Saved data entries -
┌──
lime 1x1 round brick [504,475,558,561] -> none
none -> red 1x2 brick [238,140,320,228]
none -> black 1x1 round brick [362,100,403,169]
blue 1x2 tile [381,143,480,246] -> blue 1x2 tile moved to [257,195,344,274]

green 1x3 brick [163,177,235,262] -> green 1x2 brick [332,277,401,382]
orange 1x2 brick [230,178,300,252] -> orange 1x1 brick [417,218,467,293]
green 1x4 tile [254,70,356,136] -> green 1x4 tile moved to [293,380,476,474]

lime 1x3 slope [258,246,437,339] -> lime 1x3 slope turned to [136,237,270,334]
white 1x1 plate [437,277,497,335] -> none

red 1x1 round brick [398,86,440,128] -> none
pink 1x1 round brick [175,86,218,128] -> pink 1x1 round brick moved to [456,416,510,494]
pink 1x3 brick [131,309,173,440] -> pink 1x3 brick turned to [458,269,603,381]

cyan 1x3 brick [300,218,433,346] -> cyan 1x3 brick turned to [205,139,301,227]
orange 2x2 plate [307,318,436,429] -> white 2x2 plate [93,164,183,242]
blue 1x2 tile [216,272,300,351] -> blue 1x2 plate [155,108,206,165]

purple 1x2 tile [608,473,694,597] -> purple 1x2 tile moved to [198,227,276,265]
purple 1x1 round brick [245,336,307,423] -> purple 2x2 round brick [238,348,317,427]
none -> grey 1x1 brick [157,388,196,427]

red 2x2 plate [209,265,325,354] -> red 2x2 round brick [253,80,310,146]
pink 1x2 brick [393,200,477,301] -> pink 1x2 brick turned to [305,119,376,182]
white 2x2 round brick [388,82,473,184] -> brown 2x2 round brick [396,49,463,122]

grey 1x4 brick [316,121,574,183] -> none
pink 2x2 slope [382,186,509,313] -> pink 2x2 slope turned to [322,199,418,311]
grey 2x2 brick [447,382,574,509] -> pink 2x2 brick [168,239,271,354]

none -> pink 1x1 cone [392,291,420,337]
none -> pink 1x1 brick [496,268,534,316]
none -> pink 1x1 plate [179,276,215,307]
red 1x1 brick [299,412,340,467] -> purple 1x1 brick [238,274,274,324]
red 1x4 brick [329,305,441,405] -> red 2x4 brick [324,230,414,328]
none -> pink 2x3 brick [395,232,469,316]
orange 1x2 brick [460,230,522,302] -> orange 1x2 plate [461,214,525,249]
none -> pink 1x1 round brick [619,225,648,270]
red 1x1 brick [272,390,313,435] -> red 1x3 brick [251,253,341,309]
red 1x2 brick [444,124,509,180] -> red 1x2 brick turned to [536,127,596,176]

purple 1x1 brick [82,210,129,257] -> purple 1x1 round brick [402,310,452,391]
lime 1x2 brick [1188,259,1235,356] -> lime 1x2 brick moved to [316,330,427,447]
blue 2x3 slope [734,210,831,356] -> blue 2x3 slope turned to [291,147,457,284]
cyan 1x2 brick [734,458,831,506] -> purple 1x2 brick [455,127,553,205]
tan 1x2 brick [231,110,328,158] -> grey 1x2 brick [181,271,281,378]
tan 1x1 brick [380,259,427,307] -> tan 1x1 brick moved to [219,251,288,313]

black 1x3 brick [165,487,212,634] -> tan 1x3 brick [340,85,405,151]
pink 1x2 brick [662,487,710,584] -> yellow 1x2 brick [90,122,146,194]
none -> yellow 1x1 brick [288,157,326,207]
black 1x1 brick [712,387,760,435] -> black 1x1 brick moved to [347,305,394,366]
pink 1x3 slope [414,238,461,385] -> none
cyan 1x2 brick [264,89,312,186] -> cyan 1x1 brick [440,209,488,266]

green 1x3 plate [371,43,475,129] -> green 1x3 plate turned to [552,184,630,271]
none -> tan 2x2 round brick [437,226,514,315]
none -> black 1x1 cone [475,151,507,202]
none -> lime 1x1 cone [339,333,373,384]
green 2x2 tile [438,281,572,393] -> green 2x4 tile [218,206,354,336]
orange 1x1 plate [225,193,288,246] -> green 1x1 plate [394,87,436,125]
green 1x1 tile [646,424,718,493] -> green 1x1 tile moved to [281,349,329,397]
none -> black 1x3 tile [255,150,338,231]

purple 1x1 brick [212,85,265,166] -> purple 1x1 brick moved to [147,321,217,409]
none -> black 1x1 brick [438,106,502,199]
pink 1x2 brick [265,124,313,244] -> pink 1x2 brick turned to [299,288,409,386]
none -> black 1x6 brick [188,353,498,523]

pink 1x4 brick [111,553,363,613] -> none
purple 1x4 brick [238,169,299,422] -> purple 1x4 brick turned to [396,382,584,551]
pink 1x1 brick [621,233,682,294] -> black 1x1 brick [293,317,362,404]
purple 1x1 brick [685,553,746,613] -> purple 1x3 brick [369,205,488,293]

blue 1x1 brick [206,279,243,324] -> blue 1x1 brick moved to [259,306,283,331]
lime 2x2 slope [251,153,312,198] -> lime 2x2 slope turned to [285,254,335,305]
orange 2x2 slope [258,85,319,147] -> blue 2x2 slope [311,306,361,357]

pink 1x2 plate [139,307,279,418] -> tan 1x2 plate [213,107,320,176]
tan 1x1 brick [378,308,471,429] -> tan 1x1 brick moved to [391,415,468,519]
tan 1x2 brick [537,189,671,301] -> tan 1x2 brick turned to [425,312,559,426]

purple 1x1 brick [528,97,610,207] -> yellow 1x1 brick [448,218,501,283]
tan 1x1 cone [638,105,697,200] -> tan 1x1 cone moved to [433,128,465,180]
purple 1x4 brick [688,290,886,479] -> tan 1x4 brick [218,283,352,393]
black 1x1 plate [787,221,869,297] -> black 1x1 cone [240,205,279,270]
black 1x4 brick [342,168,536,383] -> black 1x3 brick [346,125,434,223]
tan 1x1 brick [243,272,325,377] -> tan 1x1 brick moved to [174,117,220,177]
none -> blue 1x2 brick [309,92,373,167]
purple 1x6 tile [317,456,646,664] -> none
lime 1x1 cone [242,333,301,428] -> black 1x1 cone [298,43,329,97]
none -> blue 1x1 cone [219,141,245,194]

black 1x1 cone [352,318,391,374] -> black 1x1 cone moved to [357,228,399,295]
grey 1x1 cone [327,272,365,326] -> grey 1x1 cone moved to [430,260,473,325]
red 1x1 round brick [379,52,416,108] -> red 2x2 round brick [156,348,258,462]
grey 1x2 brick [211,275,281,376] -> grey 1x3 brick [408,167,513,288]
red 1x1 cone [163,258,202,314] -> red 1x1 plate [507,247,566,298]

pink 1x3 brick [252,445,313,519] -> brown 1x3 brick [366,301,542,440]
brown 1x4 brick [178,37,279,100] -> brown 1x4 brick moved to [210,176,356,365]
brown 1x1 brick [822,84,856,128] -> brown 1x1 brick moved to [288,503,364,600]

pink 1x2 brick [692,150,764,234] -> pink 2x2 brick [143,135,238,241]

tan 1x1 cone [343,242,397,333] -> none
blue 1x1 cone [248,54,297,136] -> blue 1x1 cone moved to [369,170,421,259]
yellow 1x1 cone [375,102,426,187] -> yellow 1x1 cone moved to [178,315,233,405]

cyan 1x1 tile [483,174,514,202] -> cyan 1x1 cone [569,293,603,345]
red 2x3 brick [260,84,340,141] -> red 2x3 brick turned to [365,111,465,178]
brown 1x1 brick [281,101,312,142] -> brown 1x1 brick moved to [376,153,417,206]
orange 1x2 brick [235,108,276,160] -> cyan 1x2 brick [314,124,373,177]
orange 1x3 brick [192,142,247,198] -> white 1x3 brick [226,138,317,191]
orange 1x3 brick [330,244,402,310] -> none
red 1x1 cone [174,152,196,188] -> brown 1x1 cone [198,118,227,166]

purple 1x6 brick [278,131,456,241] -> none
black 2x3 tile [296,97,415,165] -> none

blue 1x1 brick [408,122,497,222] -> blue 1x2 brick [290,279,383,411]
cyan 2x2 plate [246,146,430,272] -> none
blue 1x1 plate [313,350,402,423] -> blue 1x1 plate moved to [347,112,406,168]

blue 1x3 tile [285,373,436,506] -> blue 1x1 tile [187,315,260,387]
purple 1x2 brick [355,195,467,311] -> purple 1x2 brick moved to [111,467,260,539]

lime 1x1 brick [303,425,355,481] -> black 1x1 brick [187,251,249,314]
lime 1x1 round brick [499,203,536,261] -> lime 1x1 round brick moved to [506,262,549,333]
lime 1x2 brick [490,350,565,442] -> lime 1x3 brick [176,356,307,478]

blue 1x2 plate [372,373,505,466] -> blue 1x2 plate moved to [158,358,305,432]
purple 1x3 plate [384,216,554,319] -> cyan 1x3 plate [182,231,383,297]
└──
Your objective - Could you reproduce the lines above, from the one that holds "lime 1x1 brick" through the last, exactly as they stand?

Answer area -
lime 1x1 brick [303,425,355,481] -> black 1x1 brick [187,251,249,314]
lime 1x1 round brick [499,203,536,261] -> lime 1x1 round brick moved to [506,262,549,333]
lime 1x2 brick [490,350,565,442] -> lime 1x3 brick [176,356,307,478]

blue 1x2 plate [372,373,505,466] -> blue 1x2 plate moved to [158,358,305,432]
purple 1x3 plate [384,216,554,319] -> cyan 1x3 plate [182,231,383,297]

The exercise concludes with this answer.